▼▼▼
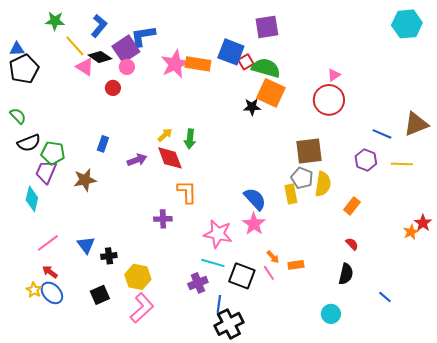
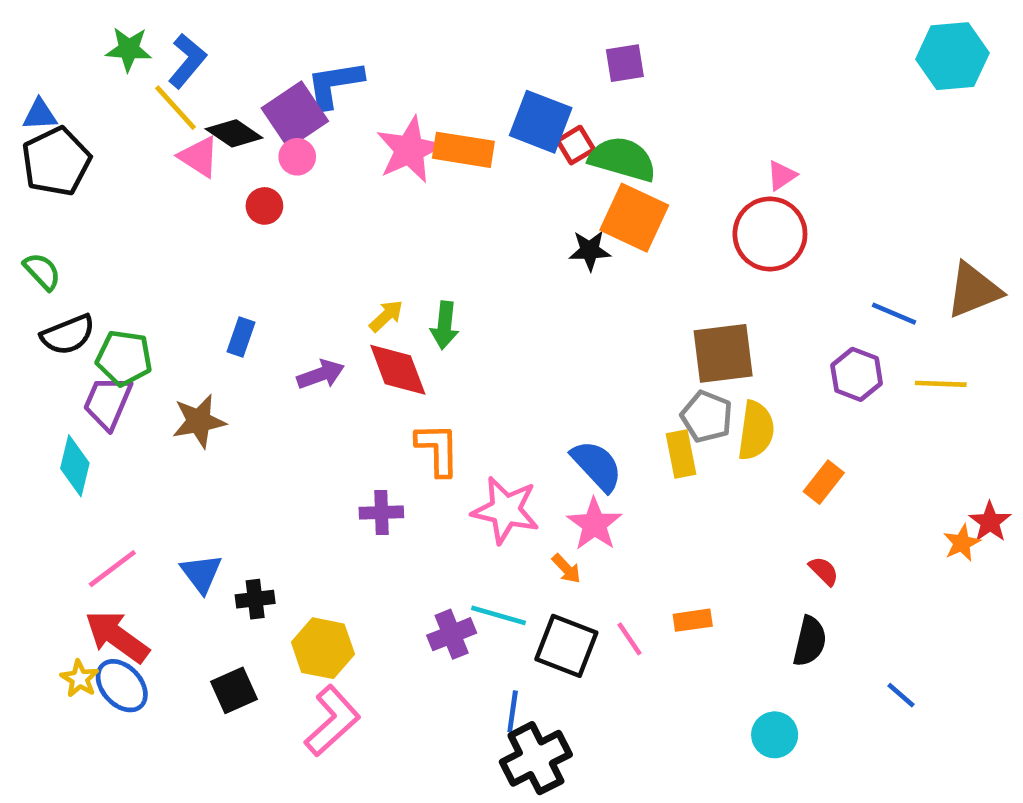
blue L-shape: (99, 26) -> (187, 61), moved
purple square: (267, 27) -> (625, 63), size x0.7
pink star: (218, 234) -> (505, 510), moved
orange arrow: (273, 257) -> (566, 569), moved
red arrow: (50, 272) -> (117, 637), size x1.8
purple cross: (198, 283) -> (452, 634), moved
▲▲▲
> [Problem to work on]:
Going from the line that contains "orange arrow: (273, 257) -> (566, 569), moved" to the last line of the records, reproduce every line as written.

> [Result below]:
orange arrow: (273, 257) -> (566, 569), moved
red arrow: (50, 272) -> (117, 637), size x1.8
purple cross: (198, 283) -> (452, 634), moved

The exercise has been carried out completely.